▶ **Input records**
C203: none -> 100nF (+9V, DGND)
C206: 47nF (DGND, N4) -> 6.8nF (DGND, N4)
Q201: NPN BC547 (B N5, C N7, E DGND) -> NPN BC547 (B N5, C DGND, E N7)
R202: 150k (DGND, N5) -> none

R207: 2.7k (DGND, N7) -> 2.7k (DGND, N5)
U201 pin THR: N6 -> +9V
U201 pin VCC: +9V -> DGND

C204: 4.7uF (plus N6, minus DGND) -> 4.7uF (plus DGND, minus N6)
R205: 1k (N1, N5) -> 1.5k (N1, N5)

==

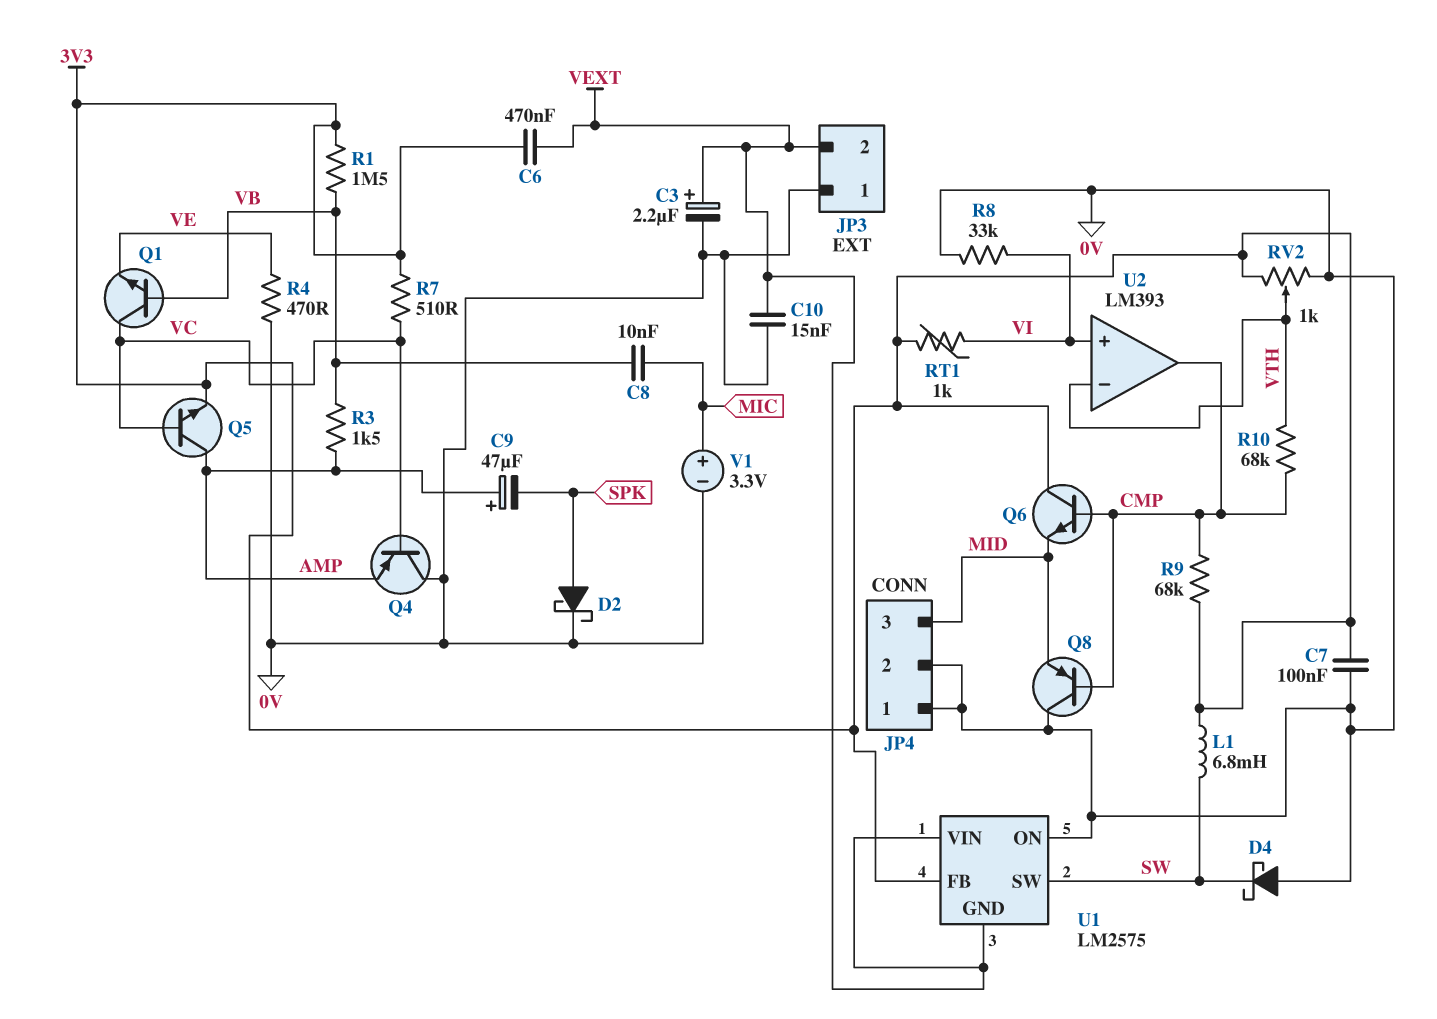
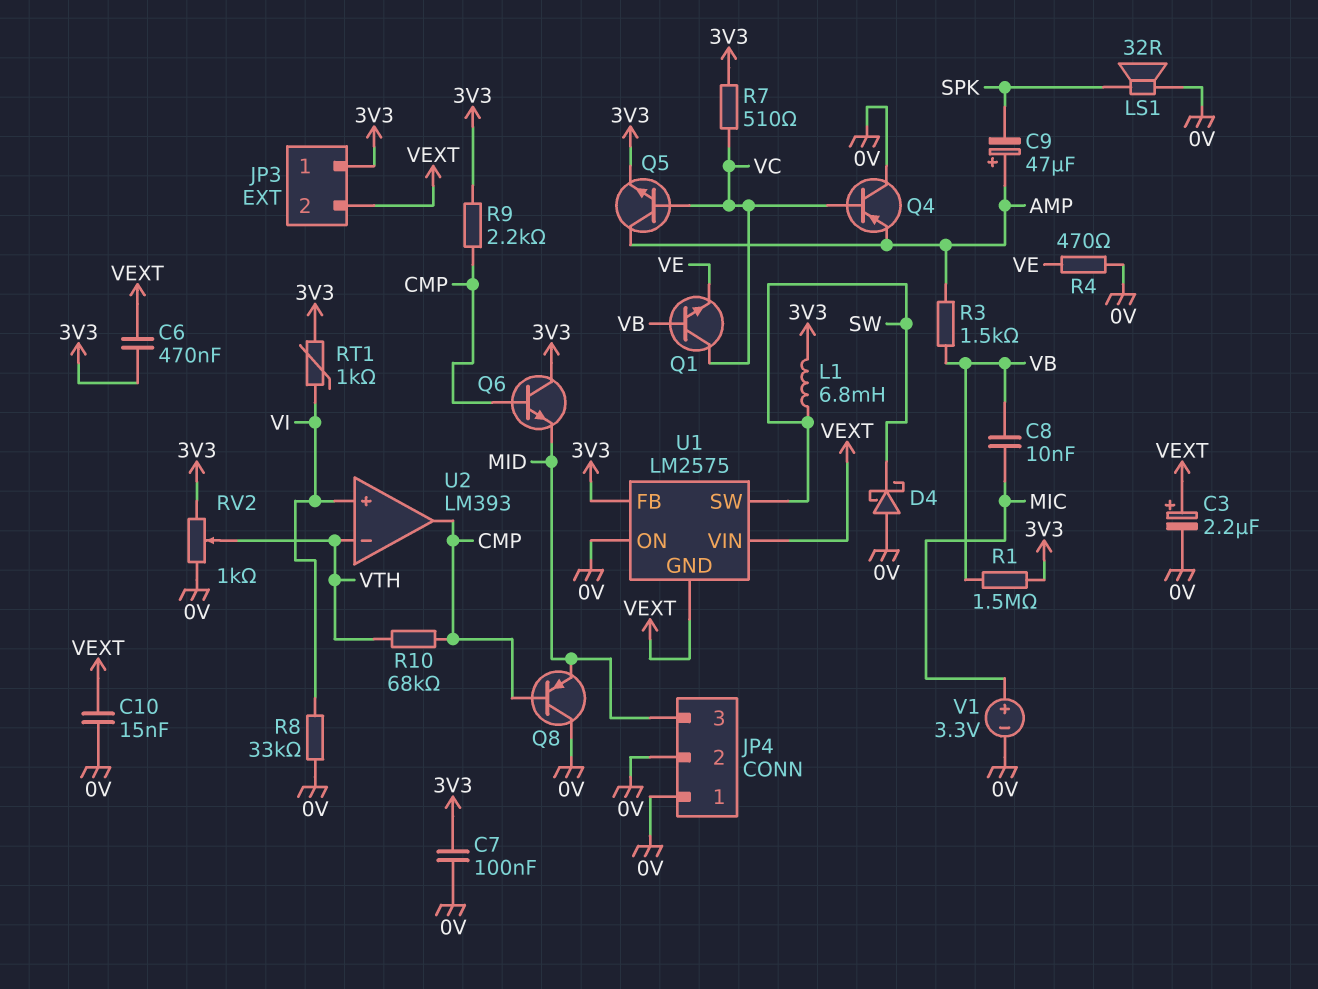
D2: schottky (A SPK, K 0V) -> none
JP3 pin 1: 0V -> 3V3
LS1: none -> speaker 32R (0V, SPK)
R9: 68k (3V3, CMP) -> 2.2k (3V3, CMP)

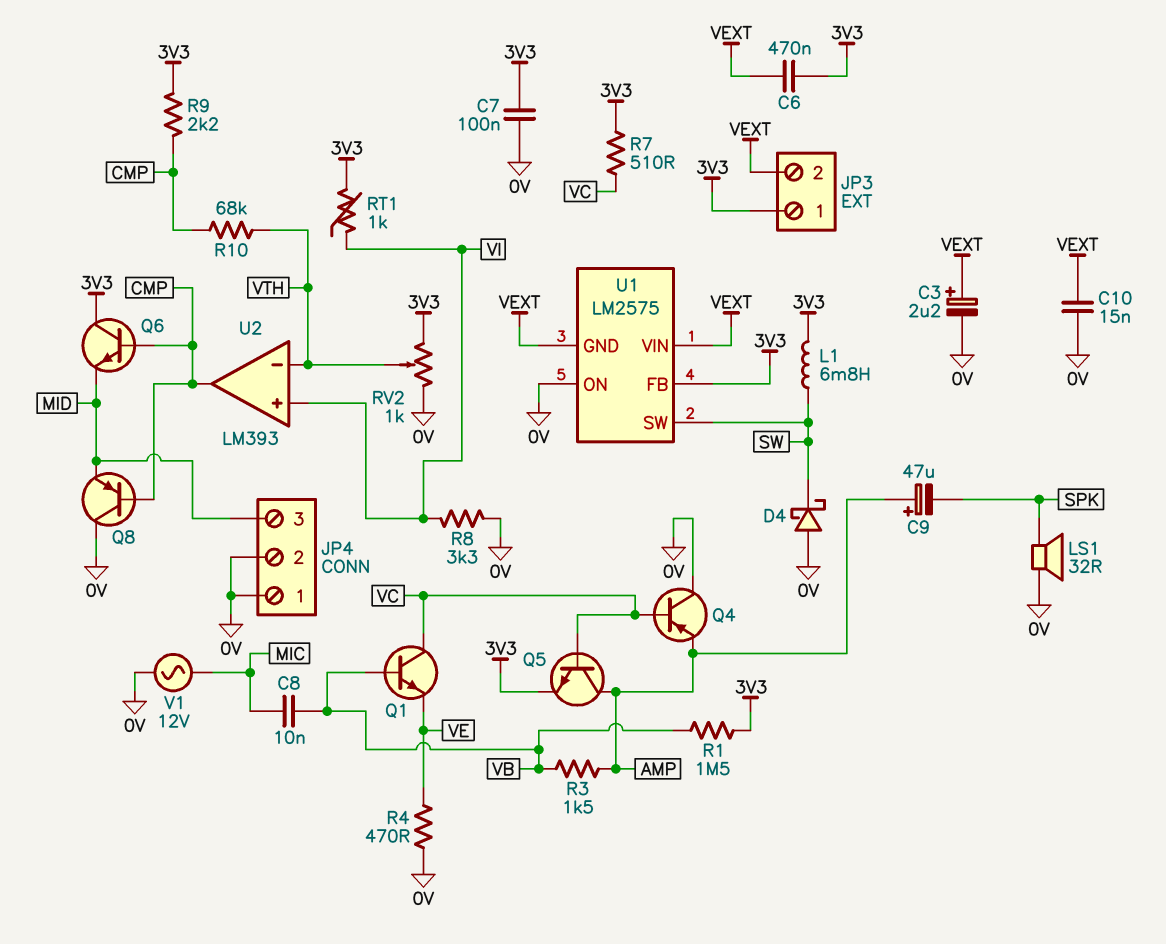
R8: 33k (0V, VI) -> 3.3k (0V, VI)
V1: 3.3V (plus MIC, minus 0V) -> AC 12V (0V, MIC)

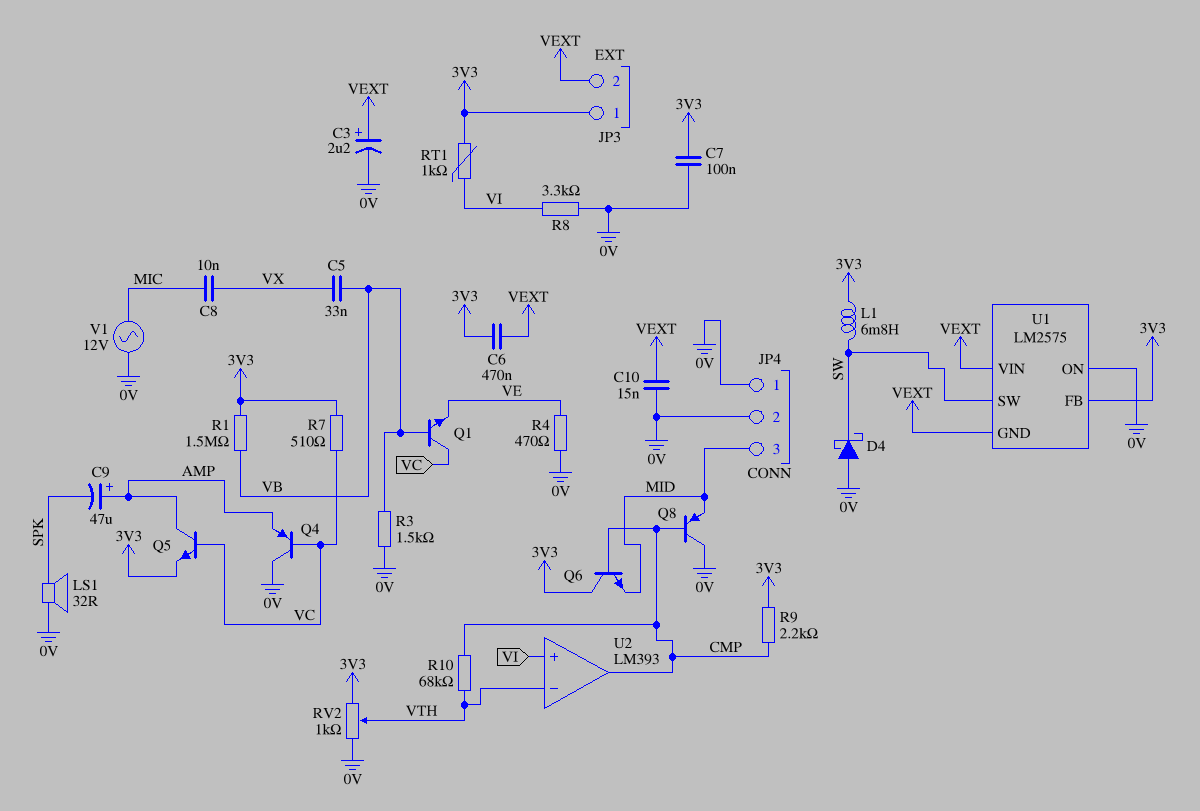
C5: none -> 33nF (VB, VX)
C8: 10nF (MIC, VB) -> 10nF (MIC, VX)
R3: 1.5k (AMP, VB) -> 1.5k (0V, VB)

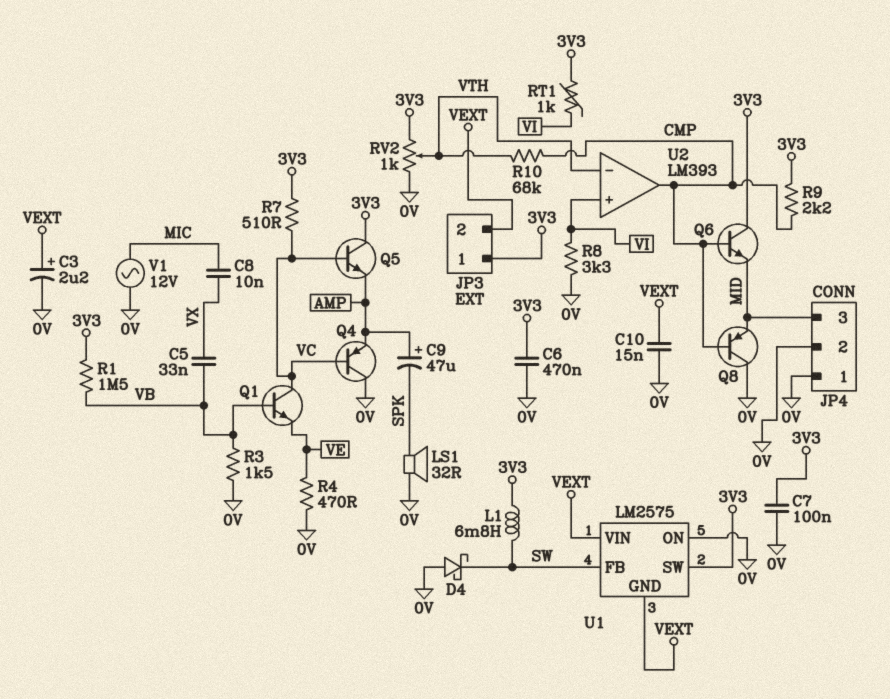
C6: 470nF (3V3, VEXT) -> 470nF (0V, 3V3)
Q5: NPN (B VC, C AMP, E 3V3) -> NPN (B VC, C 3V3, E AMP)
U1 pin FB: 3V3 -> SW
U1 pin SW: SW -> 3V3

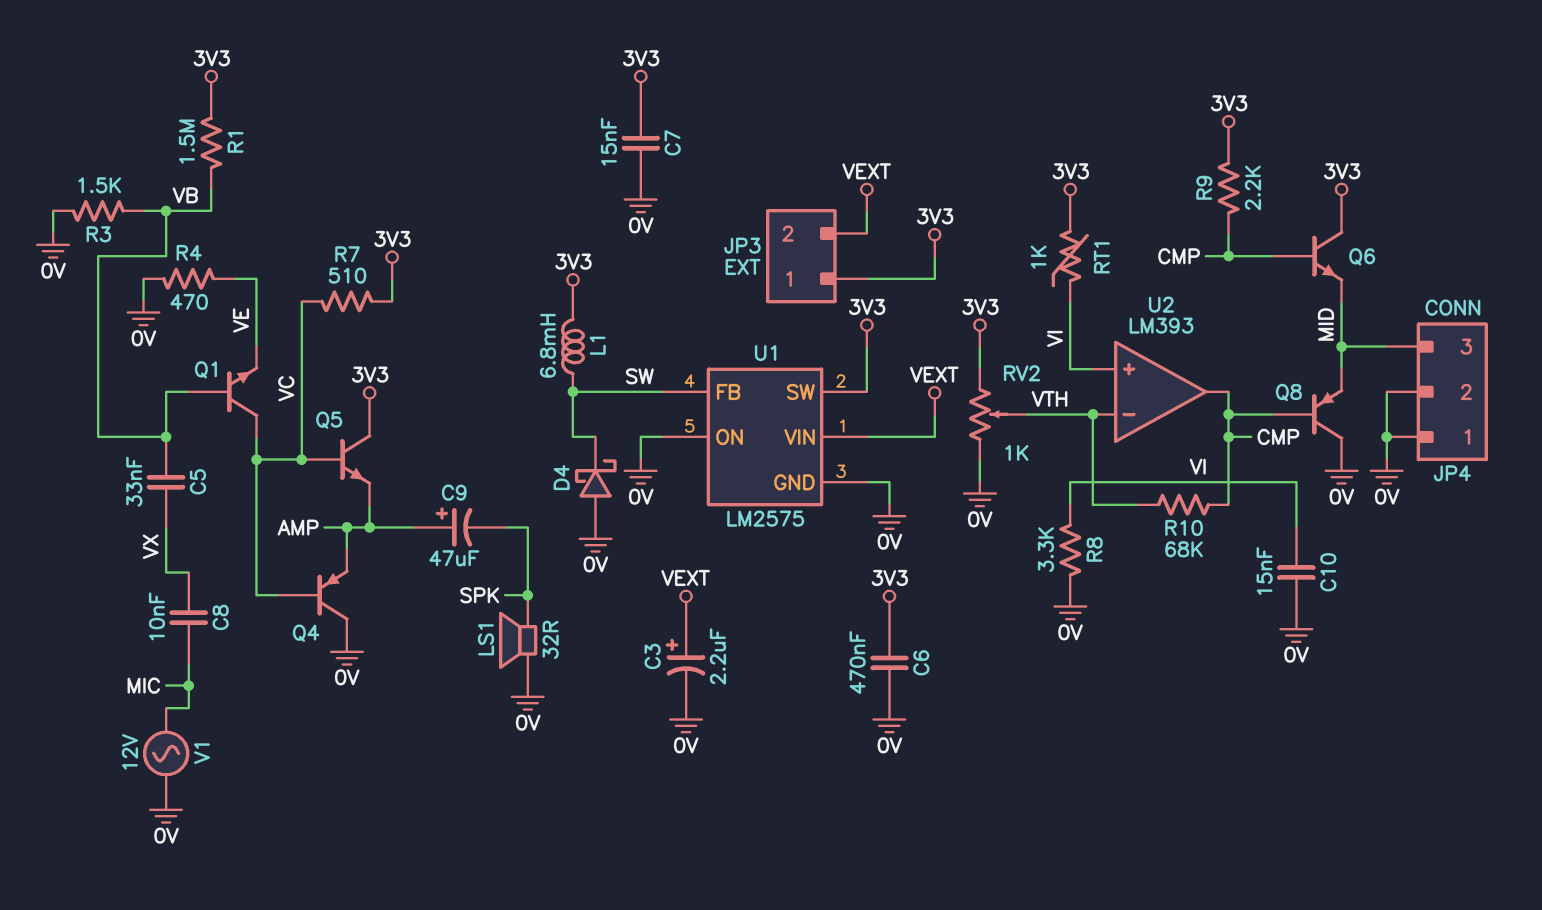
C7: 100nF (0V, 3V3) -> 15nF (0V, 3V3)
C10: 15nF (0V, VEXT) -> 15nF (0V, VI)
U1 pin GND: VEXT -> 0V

▶ **Problem to solve**
Give the exact lines, and only those, from the line containing "C203: none -> 100nF (+9V, DGND)" through the line containing "R205: 1k (N1, N5) -> 1.5k (N1, N5)" in the entries above.

▶ **Solution to this exercise**
C203: none -> 100nF (+9V, DGND)
C206: 47nF (DGND, N4) -> 6.8nF (DGND, N4)
Q201: NPN BC547 (B N5, C N7, E DGND) -> NPN BC547 (B N5, C DGND, E N7)
R202: 150k (DGND, N5) -> none

R207: 2.7k (DGND, N7) -> 2.7k (DGND, N5)
U201 pin THR: N6 -> +9V
U201 pin VCC: +9V -> DGND

C204: 4.7uF (plus N6, minus DGND) -> 4.7uF (plus DGND, minus N6)
R205: 1k (N1, N5) -> 1.5k (N1, N5)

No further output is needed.